=== Section Start ===

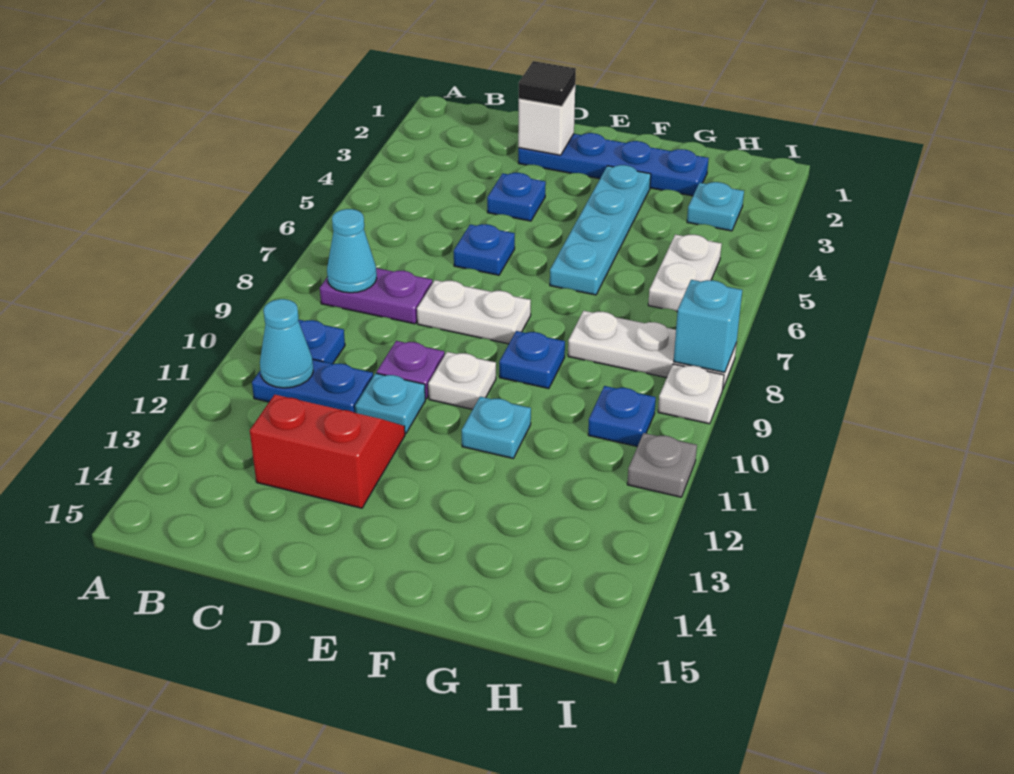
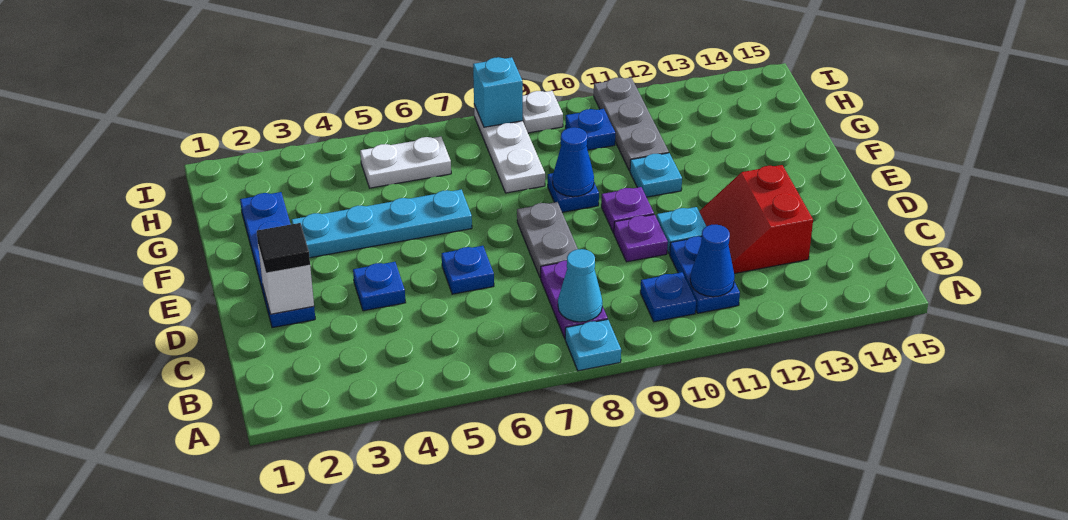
cyan cone B11 level 2 -> blue cone B11 level 2
white plate D8:E8 level 1 -> grey plate D8:E8 level 1
white plate E10 level 1 -> purple plate E10 level 1
none -> blue cone F9 level 2
cyan plate H3 level 1 -> cyan plate A8 level 1
grey plate I11 level 1 -> grey plate G11:I11 level 1

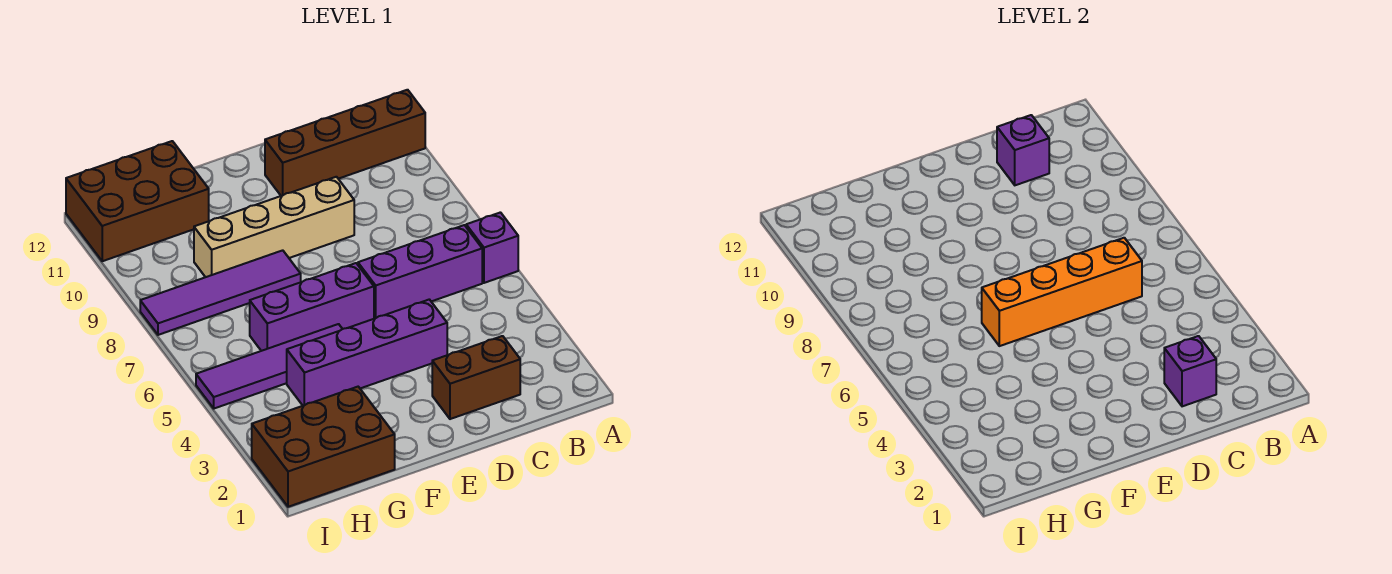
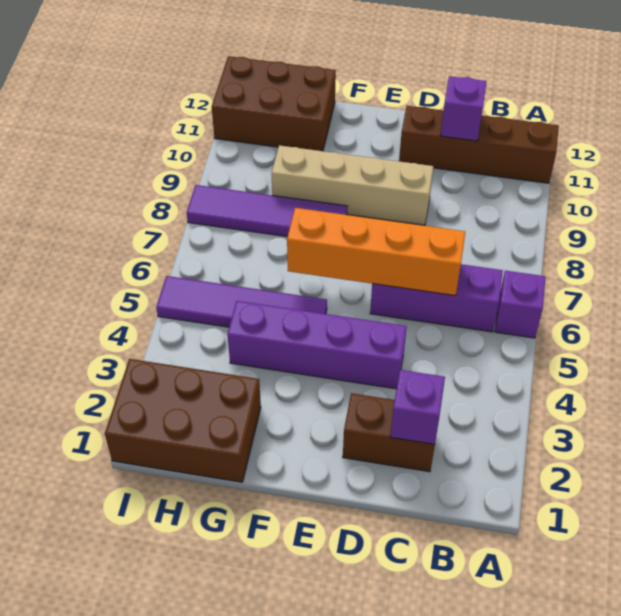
purple brick E6:G6 level 1 -> none

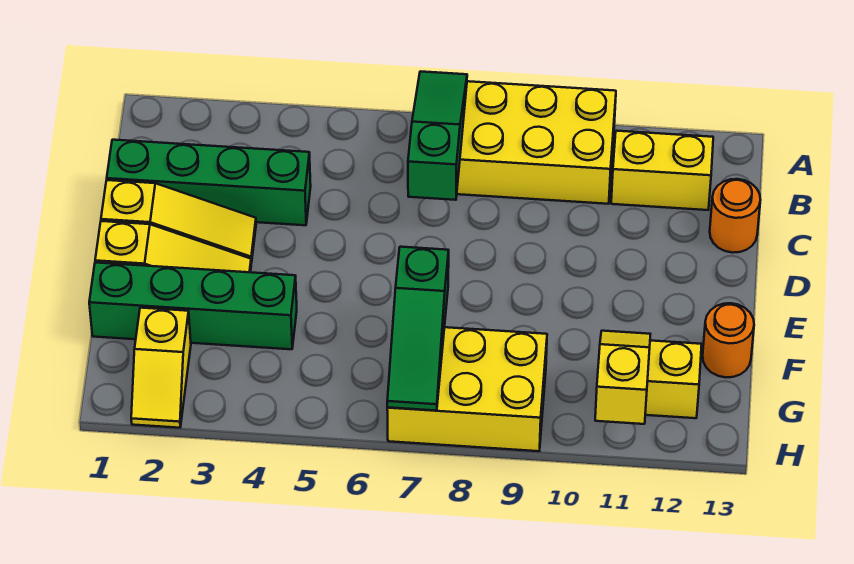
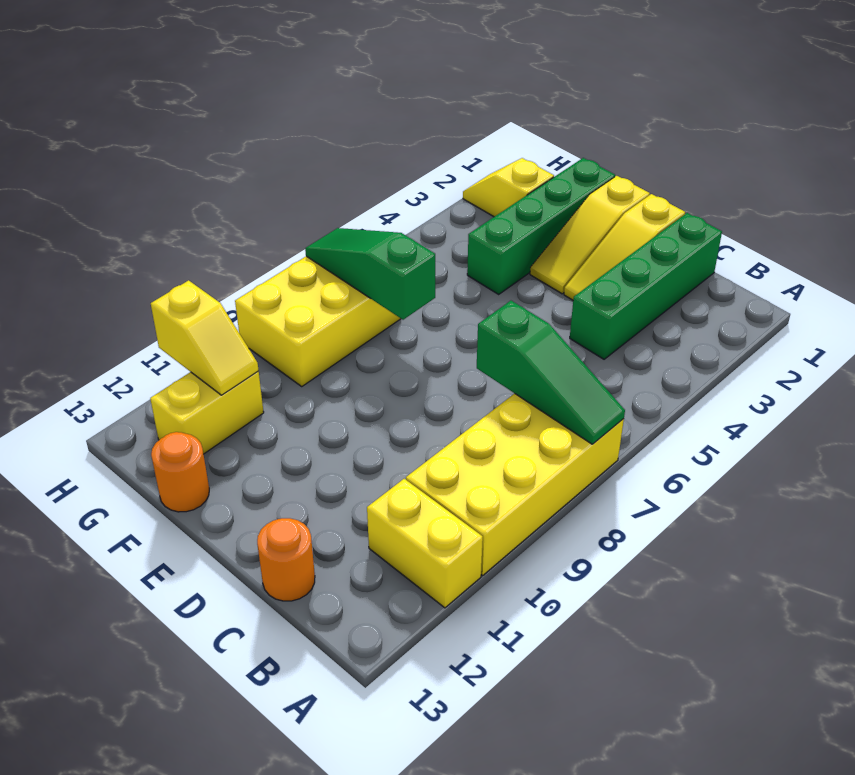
yellow brick B11:B12 level 1 -> yellow brick A11:B11 level 1

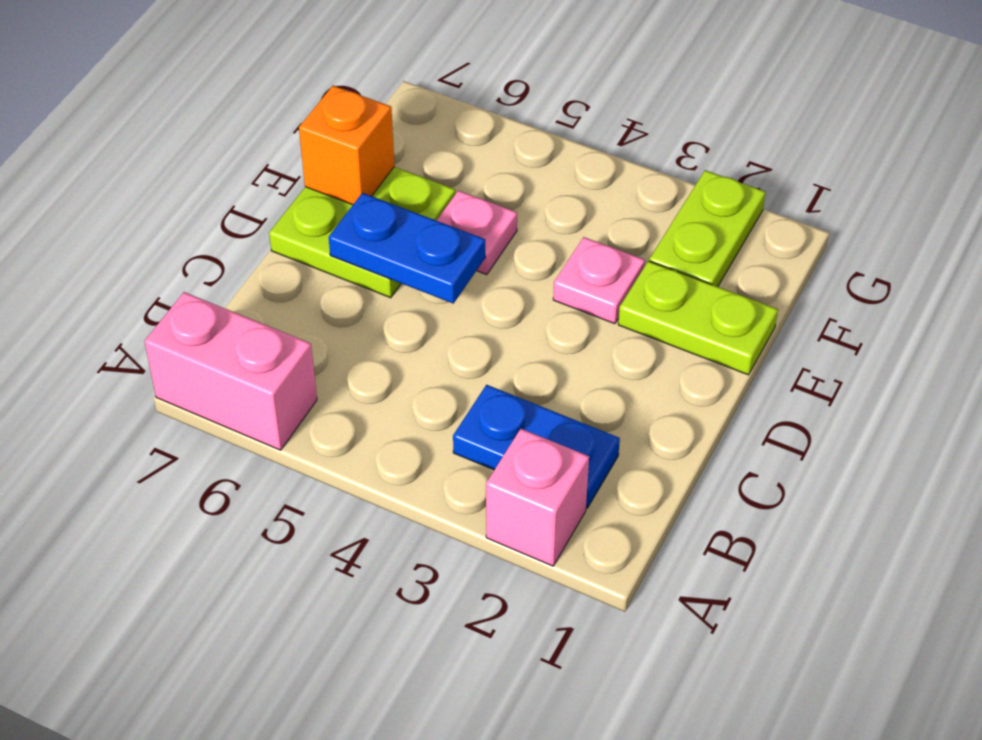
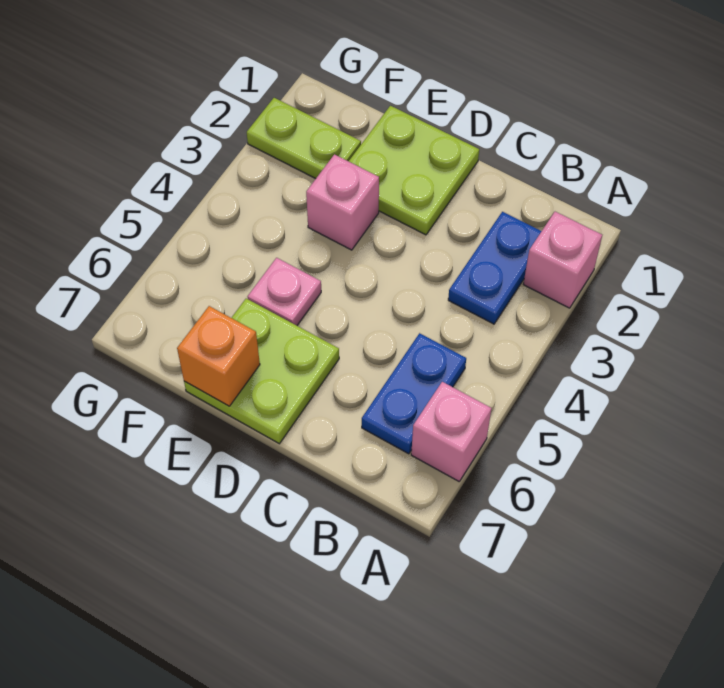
pink brick A6:A7 level 1 -> pink brick A6 level 1
blue plate D5:D6 level 2 -> blue plate B5:B6 level 1
lime plate E1:E2 level 1 -> lime plate D1:E2 level 1
pink plate E3 level 1 -> pink brick E3 level 1

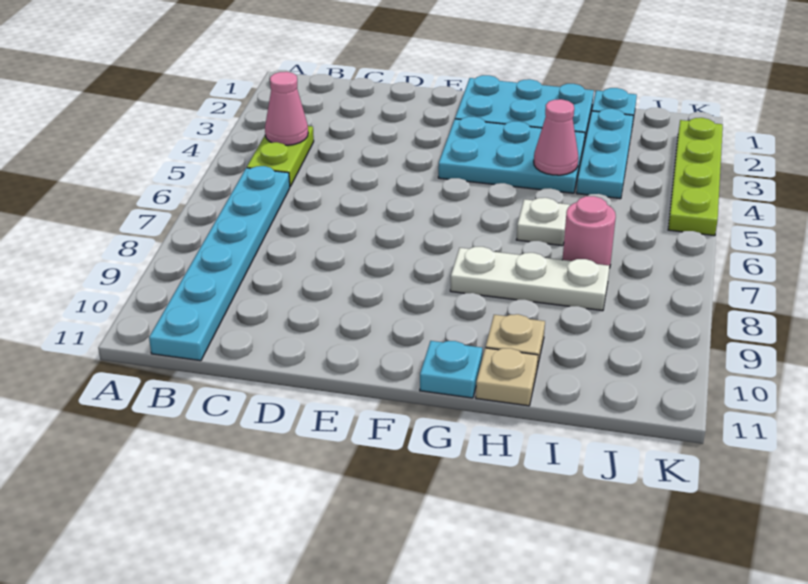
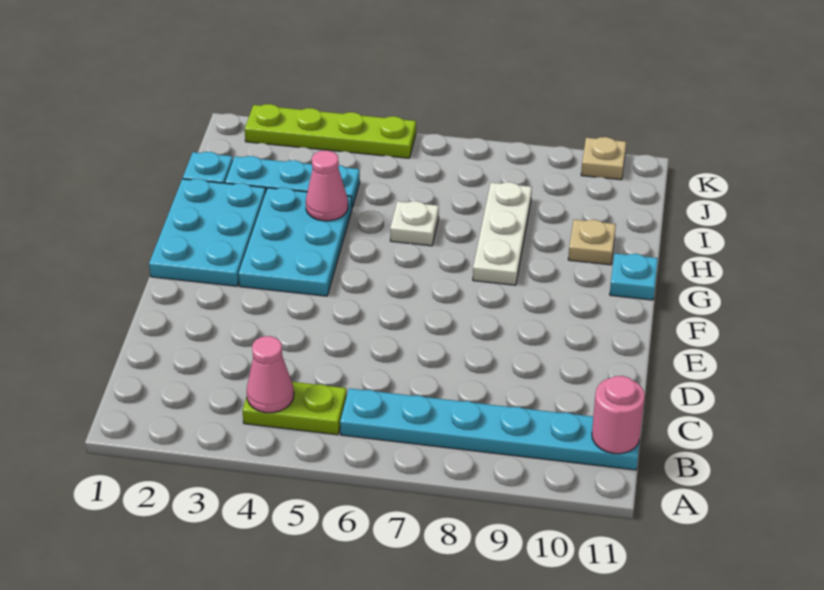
tan plate H11 level 1 -> tan plate K10 level 1
pink round brick I7 level 1 -> pink round brick B11 level 2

=== Section End ===

Your assignment: Without changing a word, retype the data above and omit its pictures.

Output for this exercise:
cyan cone B11 level 2 -> blue cone B11 level 2
white plate D8:E8 level 1 -> grey plate D8:E8 level 1
white plate E10 level 1 -> purple plate E10 level 1
none -> blue cone F9 level 2
cyan plate H3 level 1 -> cyan plate A8 level 1
grey plate I11 level 1 -> grey plate G11:I11 level 1

purple brick E6:G6 level 1 -> none

yellow brick B11:B12 level 1 -> yellow brick A11:B11 level 1

pink brick A6:A7 level 1 -> pink brick A6 level 1
blue plate D5:D6 level 2 -> blue plate B5:B6 level 1
lime plate E1:E2 level 1 -> lime plate D1:E2 level 1
pink plate E3 level 1 -> pink brick E3 level 1

tan plate H11 level 1 -> tan plate K10 level 1
pink round brick I7 level 1 -> pink round brick B11 level 2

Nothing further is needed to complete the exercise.